> [Work to be completed] Render every entry verbatim.

═══ Information ═══

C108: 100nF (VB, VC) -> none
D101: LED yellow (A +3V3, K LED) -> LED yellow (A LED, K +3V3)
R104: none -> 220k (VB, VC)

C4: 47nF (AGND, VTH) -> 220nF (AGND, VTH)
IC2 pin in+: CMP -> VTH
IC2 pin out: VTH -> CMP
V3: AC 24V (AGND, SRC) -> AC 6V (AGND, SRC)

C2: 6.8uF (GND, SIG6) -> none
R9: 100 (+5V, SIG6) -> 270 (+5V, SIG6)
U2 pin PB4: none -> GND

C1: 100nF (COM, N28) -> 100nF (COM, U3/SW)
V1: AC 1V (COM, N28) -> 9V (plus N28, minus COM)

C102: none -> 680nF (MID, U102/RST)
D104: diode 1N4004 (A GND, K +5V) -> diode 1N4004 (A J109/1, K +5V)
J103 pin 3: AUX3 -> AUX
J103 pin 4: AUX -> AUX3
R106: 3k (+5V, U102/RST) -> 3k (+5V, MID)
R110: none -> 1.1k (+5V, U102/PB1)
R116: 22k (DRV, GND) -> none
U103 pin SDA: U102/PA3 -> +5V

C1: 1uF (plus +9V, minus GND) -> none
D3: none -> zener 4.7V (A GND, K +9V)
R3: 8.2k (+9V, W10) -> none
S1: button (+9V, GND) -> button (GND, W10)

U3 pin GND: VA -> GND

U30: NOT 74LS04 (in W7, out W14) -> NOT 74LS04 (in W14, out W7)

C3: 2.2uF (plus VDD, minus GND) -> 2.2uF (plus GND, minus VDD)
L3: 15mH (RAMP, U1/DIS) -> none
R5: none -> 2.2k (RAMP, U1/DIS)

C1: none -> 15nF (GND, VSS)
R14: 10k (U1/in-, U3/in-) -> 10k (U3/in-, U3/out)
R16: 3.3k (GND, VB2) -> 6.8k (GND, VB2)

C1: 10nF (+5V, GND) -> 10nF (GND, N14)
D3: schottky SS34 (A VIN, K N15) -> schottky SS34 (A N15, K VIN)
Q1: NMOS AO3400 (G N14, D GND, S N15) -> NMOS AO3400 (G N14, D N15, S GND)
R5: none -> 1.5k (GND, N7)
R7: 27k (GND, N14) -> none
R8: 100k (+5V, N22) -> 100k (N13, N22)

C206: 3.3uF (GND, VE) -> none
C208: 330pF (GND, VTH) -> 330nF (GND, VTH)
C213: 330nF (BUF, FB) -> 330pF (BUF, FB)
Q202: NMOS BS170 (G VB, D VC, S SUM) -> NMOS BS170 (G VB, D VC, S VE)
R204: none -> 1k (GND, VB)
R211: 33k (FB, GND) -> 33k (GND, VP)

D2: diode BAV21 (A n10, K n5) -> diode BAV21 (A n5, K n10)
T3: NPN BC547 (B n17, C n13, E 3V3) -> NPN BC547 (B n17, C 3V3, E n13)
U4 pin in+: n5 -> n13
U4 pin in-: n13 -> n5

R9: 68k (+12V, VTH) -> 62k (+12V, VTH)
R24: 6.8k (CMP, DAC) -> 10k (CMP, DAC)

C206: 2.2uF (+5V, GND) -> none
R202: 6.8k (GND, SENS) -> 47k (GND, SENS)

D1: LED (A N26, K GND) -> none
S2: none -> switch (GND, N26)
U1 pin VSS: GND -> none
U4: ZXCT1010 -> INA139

═══

> [Response to this task]
C108: 100nF (VB, VC) -> none
D101: LED yellow (A +3V3, K LED) -> LED yellow (A LED, K +3V3)
R104: none -> 220k (VB, VC)

C4: 47nF (AGND, VTH) -> 220nF (AGND, VTH)
IC2 pin in+: CMP -> VTH
IC2 pin out: VTH -> CMP
V3: AC 24V (AGND, SRC) -> AC 6V (AGND, SRC)

C2: 6.8uF (GND, SIG6) -> none
R9: 100 (+5V, SIG6) -> 270 (+5V, SIG6)
U2 pin PB4: none -> GND

C1: 100nF (COM, N28) -> 100nF (COM, U3/SW)
V1: AC 1V (COM, N28) -> 9V (plus N28, minus COM)

C102: none -> 680nF (MID, U102/RST)
D104: diode 1N4004 (A GND, K +5V) -> diode 1N4004 (A J109/1, K +5V)
J103 pin 3: AUX3 -> AUX
J103 pin 4: AUX -> AUX3
R106: 3k (+5V, U102/RST) -> 3k (+5V, MID)
R110: none -> 1.1k (+5V, U102/PB1)
R116: 22k (DRV, GND) -> none
U103 pin SDA: U102/PA3 -> +5V

C1: 1uF (plus +9V, minus GND) -> none
D3: none -> zener 4.7V (A GND, K +9V)
R3: 8.2k (+9V, W10) -> none
S1: button (+9V, GND) -> button (GND, W10)

U3 pin GND: VA -> GND

U30: NOT 74LS04 (in W7, out W14) -> NOT 74LS04 (in W14, out W7)

C3: 2.2uF (plus VDD, minus GND) -> 2.2uF (plus GND, minus VDD)
L3: 15mH (RAMP, U1/DIS) -> none
R5: none -> 2.2k (RAMP, U1/DIS)

C1: none -> 15nF (GND, VSS)
R14: 10k (U1/in-, U3/in-) -> 10k (U3/in-, U3/out)
R16: 3.3k (GND, VB2) -> 6.8k (GND, VB2)

C1: 10nF (+5V, GND) -> 10nF (GND, N14)
D3: schottky SS34 (A VIN, K N15) -> schottky SS34 (A N15, K VIN)
Q1: NMOS AO3400 (G N14, D GND, S N15) -> NMOS AO3400 (G N14, D N15, S GND)
R5: none -> 1.5k (GND, N7)
R7: 27k (GND, N14) -> none
R8: 100k (+5V, N22) -> 100k (N13, N22)

C206: 3.3uF (GND, VE) -> none
C208: 330pF (GND, VTH) -> 330nF (GND, VTH)
C213: 330nF (BUF, FB) -> 330pF (BUF, FB)
Q202: NMOS BS170 (G VB, D VC, S SUM) -> NMOS BS170 (G VB, D VC, S VE)
R204: none -> 1k (GND, VB)
R211: 33k (FB, GND) -> 33k (GND, VP)

D2: diode BAV21 (A n10, K n5) -> diode BAV21 (A n5, K n10)
T3: NPN BC547 (B n17, C n13, E 3V3) -> NPN BC547 (B n17, C 3V3, E n13)
U4 pin in+: n5 -> n13
U4 pin in-: n13 -> n5

R9: 68k (+12V, VTH) -> 62k (+12V, VTH)
R24: 6.8k (CMP, DAC) -> 10k (CMP, DAC)

C206: 2.2uF (+5V, GND) -> none
R202: 6.8k (GND, SENS) -> 47k (GND, SENS)

D1: LED (A N26, K GND) -> none
S2: none -> switch (GND, N26)
U1 pin VSS: GND -> none
U4: ZXCT1010 -> INA139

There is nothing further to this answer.